### MATERIAL FOR THIS TASK
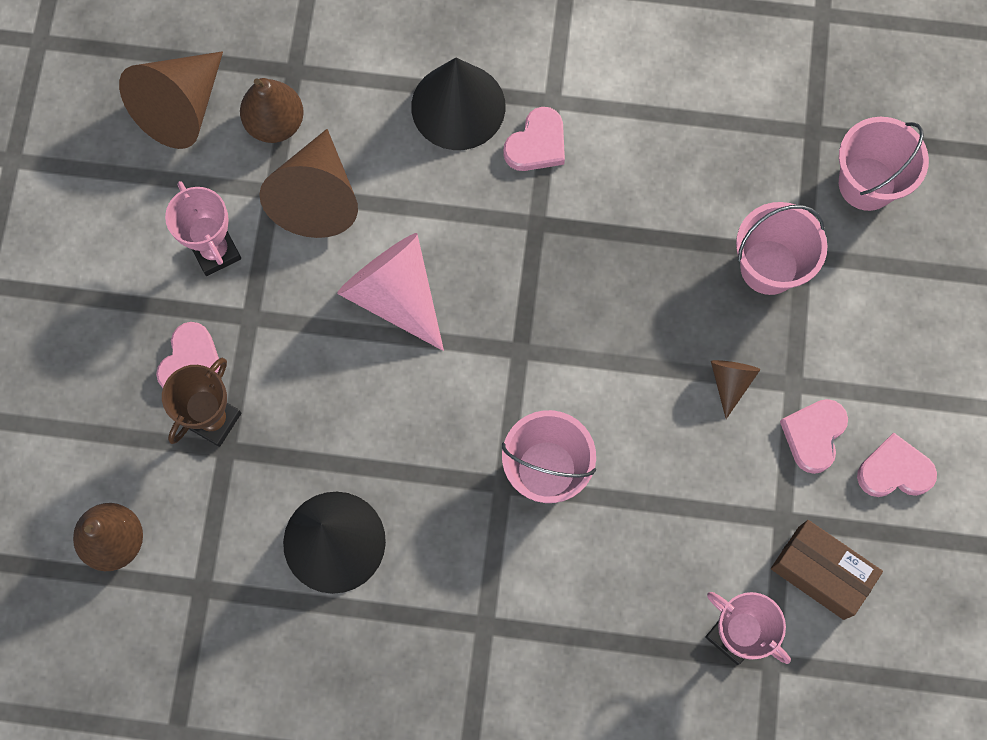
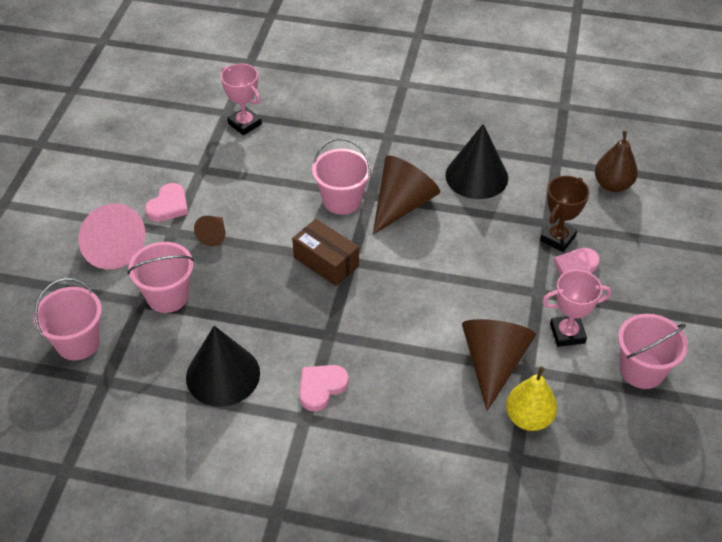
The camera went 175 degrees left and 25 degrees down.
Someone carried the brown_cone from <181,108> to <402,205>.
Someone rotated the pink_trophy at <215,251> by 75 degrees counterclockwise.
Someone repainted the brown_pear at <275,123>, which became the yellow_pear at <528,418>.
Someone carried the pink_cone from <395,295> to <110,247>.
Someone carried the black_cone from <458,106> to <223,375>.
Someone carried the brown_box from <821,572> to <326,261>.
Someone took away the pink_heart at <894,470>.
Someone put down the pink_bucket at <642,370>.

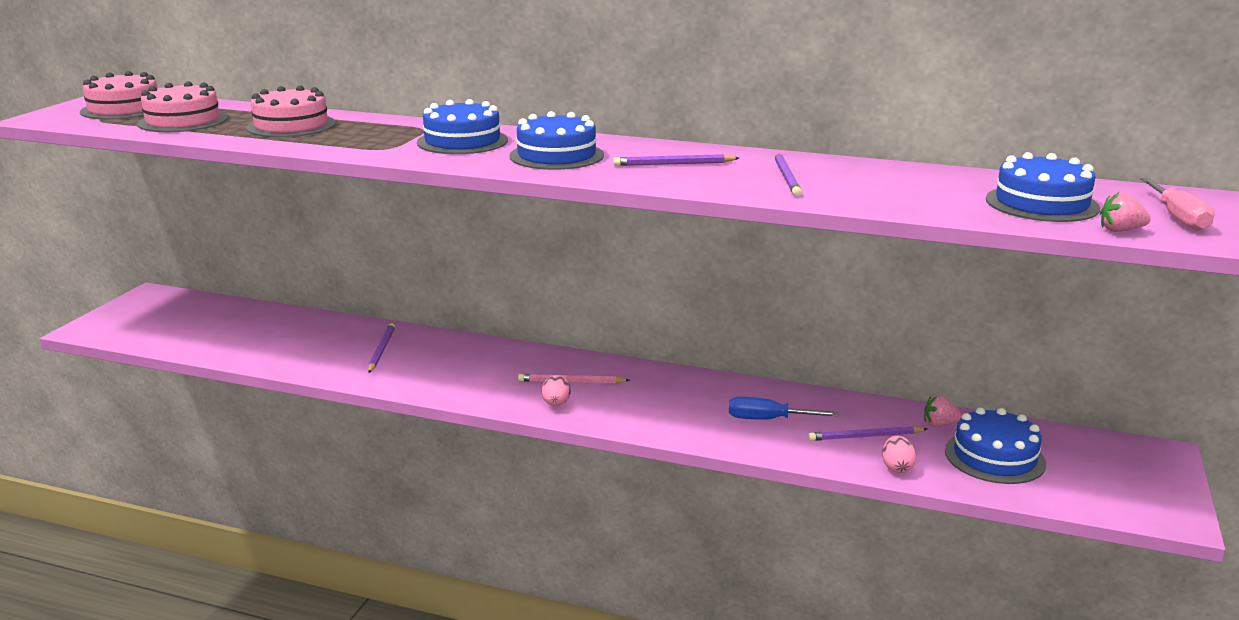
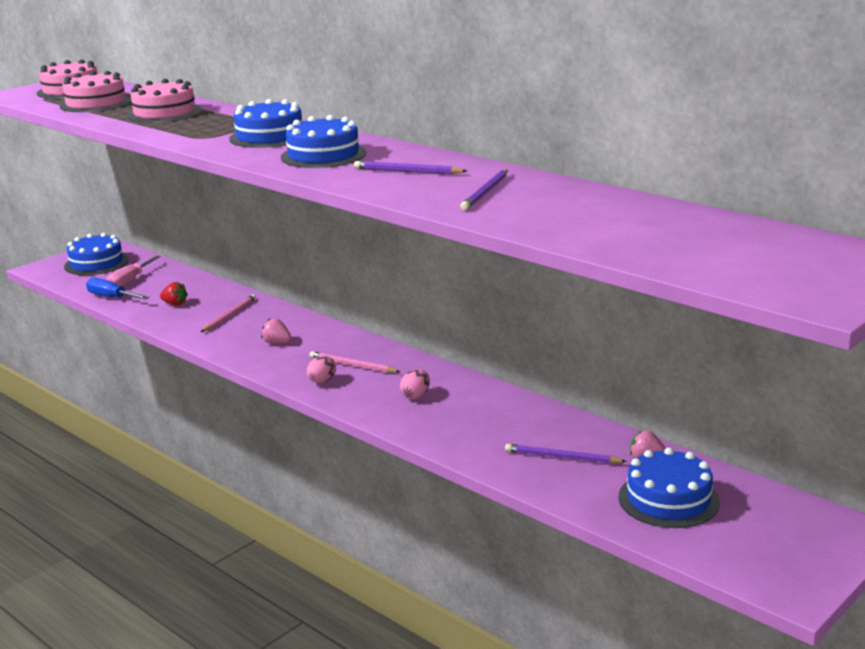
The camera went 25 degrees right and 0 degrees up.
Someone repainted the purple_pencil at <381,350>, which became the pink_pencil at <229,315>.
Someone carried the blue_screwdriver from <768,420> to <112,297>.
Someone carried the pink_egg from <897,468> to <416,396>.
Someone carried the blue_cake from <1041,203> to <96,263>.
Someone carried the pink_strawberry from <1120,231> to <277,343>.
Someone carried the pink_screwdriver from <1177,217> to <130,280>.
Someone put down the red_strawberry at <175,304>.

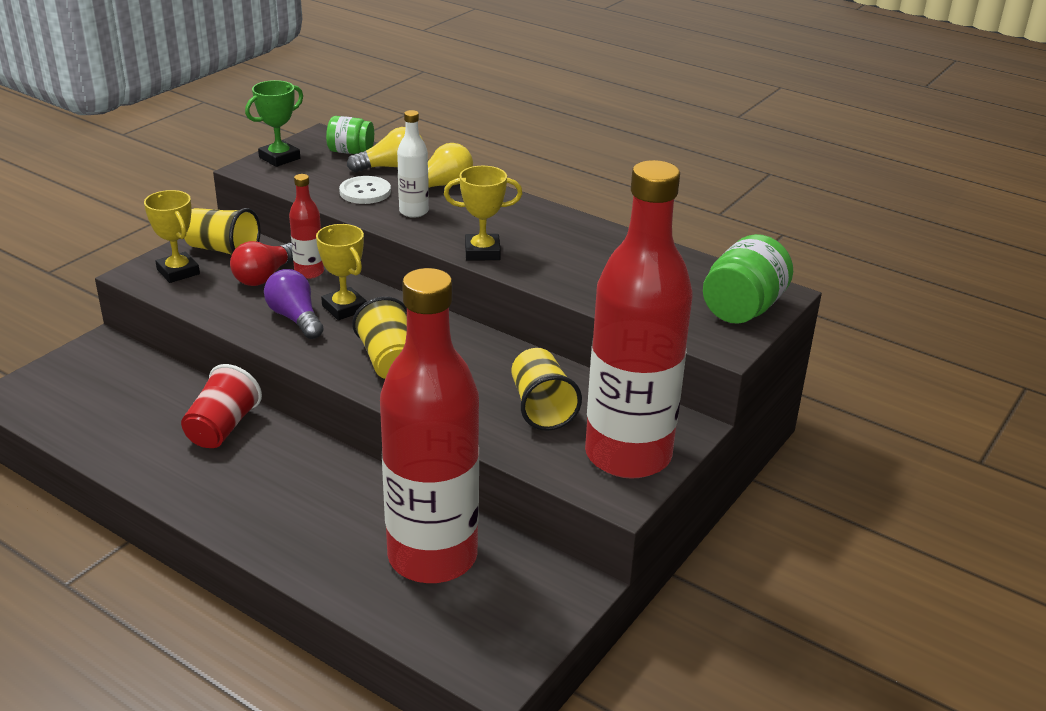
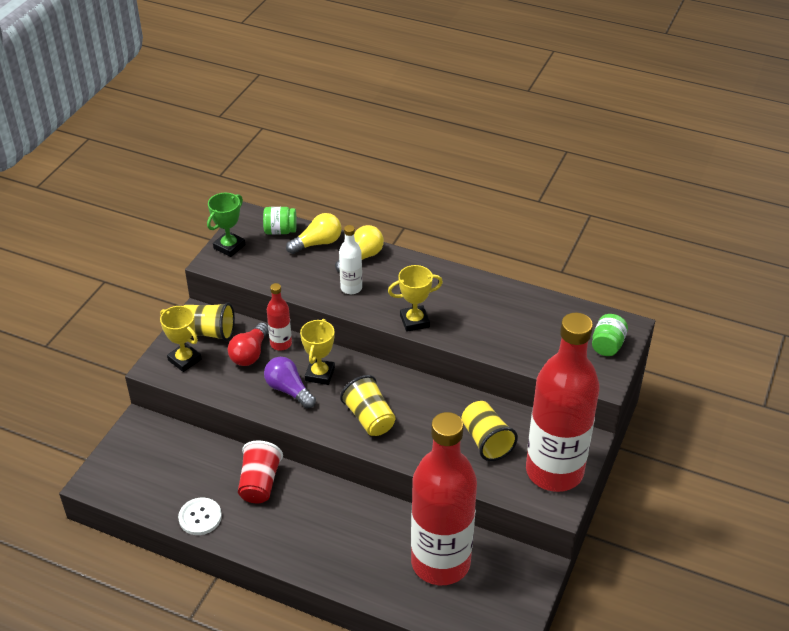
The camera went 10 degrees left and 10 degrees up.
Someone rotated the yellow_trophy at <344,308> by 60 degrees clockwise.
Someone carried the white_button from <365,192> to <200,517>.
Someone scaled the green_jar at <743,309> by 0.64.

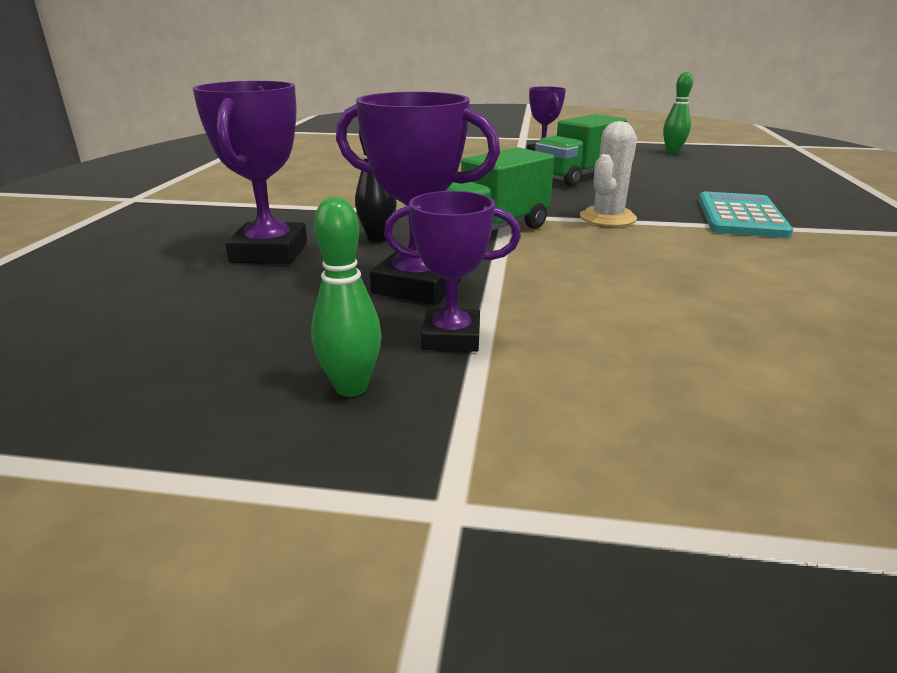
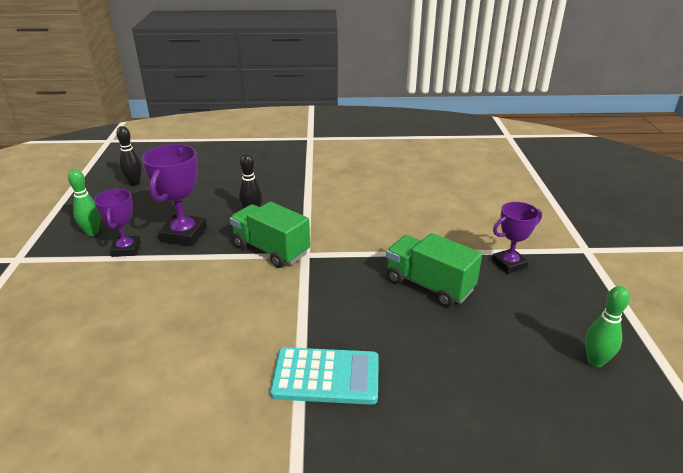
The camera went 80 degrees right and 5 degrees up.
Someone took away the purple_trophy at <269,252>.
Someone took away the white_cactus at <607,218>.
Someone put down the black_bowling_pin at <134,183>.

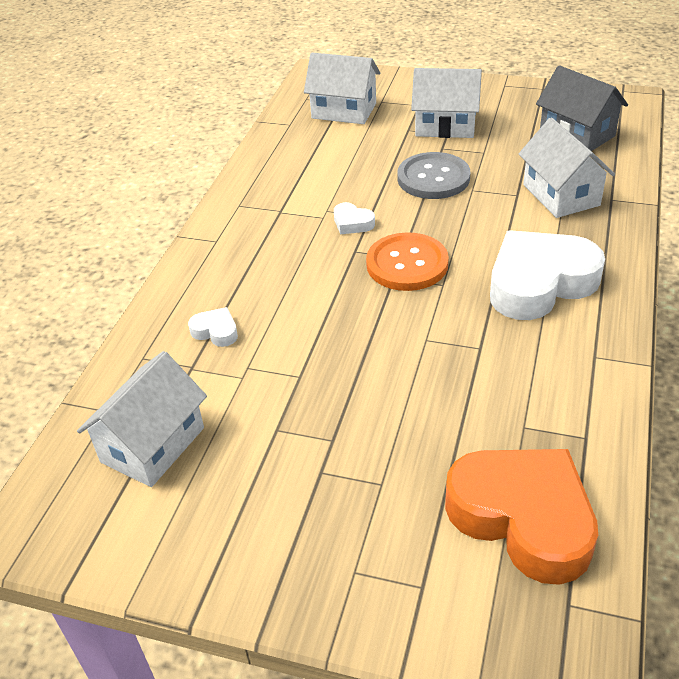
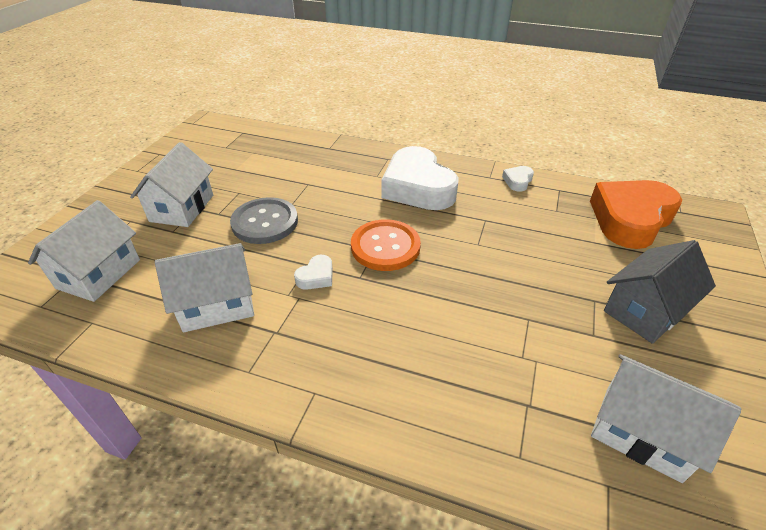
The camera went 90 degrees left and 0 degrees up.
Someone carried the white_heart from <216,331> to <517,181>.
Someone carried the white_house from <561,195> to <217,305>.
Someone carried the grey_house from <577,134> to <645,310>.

### WHAT THE TASK ASKS
Repeat exactly and only the lines from the start of the data above through the line that holds "Someone took away the pink_heart", inclusive. Pictures do not belong in the copy.

### EXERCISE OUTPUT
The camera went 175 degrees left and 25 degrees down.
Someone carried the brown_cone from <181,108> to <402,205>.
Someone rotated the pink_trophy at <215,251> by 75 degrees counterclockwise.
Someone repainted the brown_pear at <275,123>, which became the yellow_pear at <528,418>.
Someone carried the pink_cone from <395,295> to <110,247>.
Someone carried the black_cone from <458,106> to <223,375>.
Someone carried the brown_box from <821,572> to <326,261>.
Someone took away the pink_heart at <894,470>.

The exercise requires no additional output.